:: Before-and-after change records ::
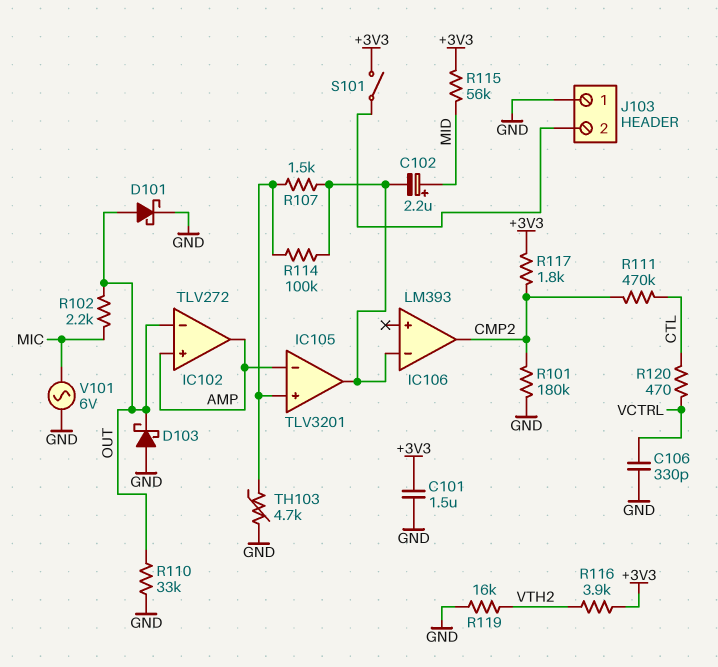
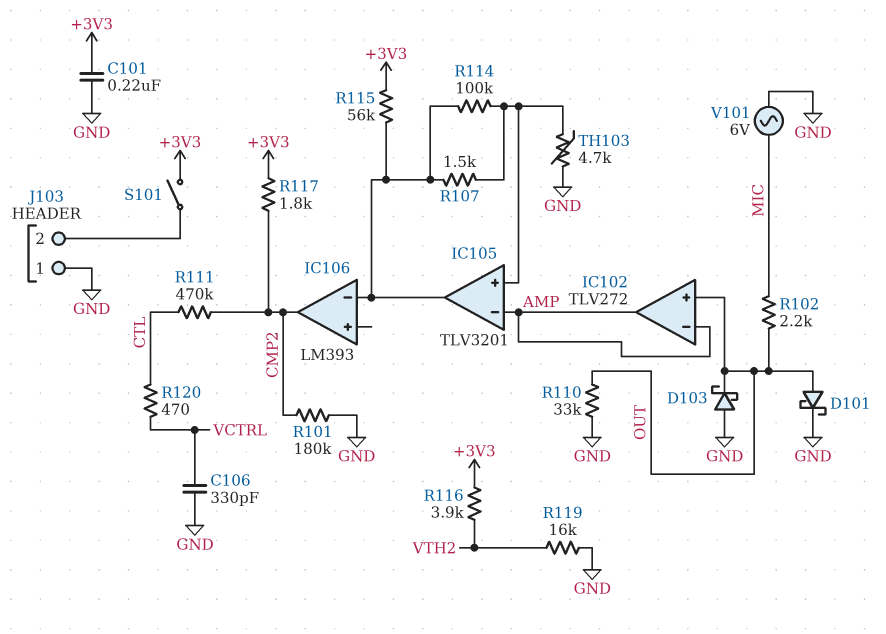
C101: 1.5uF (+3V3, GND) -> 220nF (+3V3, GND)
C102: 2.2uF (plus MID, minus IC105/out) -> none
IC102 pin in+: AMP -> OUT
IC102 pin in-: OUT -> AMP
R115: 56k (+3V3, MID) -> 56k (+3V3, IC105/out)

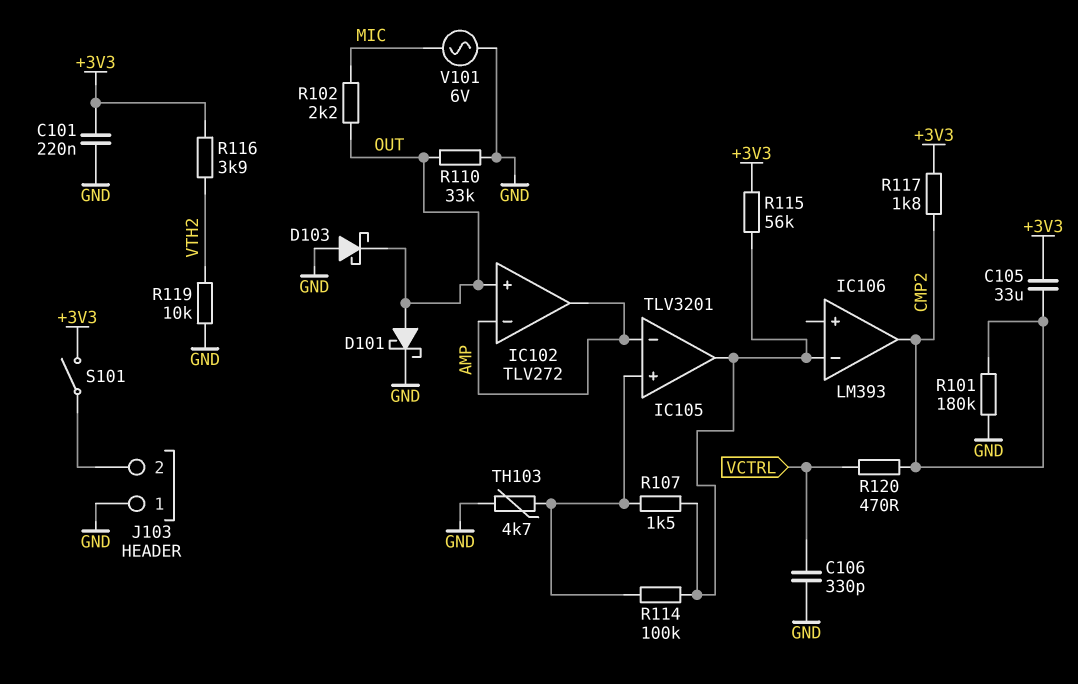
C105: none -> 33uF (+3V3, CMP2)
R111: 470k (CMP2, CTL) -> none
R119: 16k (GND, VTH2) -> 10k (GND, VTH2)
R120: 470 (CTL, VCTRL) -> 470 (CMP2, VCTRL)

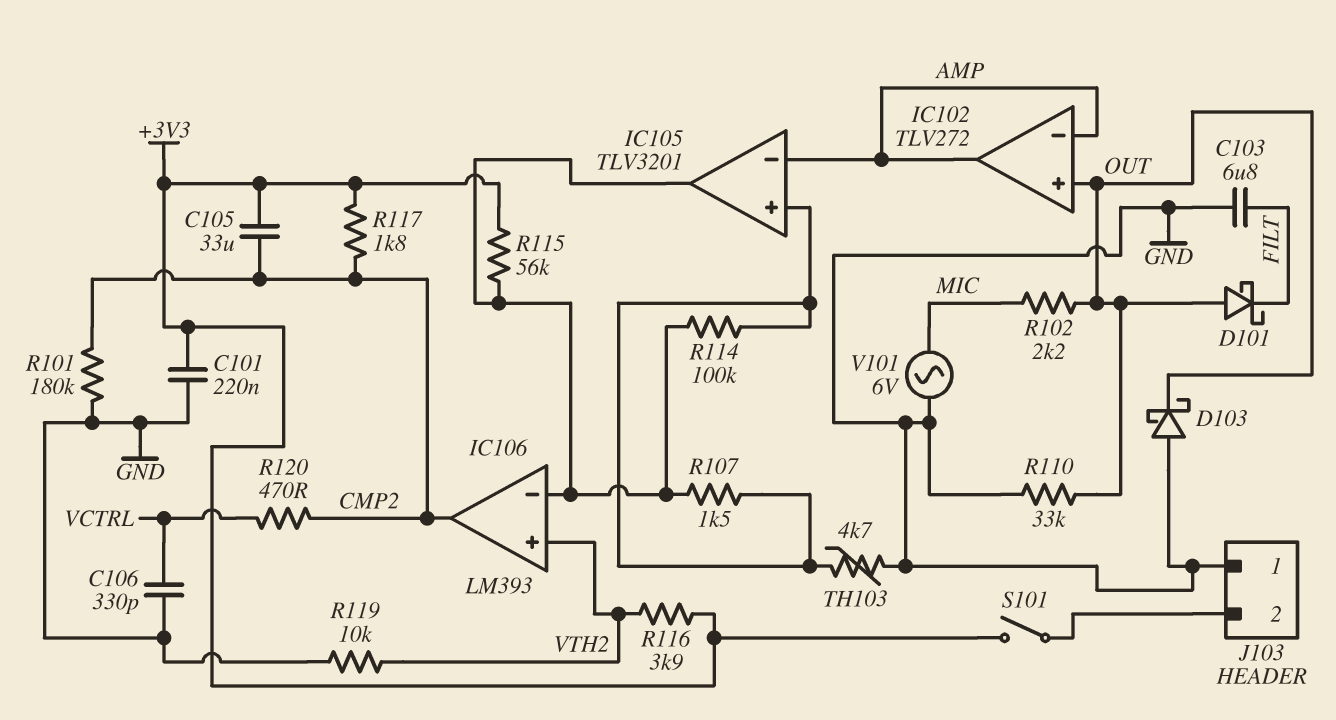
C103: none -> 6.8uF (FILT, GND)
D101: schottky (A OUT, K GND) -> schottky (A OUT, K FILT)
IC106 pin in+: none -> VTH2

:: TO DO ::
The records above should be written out in full and unchanged, except that pictures are dropped.

:: RESPONSE AREA ::
C101: 1.5uF (+3V3, GND) -> 220nF (+3V3, GND)
C102: 2.2uF (plus MID, minus IC105/out) -> none
IC102 pin in+: AMP -> OUT
IC102 pin in-: OUT -> AMP
R115: 56k (+3V3, MID) -> 56k (+3V3, IC105/out)

C105: none -> 33uF (+3V3, CMP2)
R111: 470k (CMP2, CTL) -> none
R119: 16k (GND, VTH2) -> 10k (GND, VTH2)
R120: 470 (CTL, VCTRL) -> 470 (CMP2, VCTRL)

C103: none -> 6.8uF (FILT, GND)
D101: schottky (A OUT, K GND) -> schottky (A OUT, K FILT)
IC106 pin in+: none -> VTH2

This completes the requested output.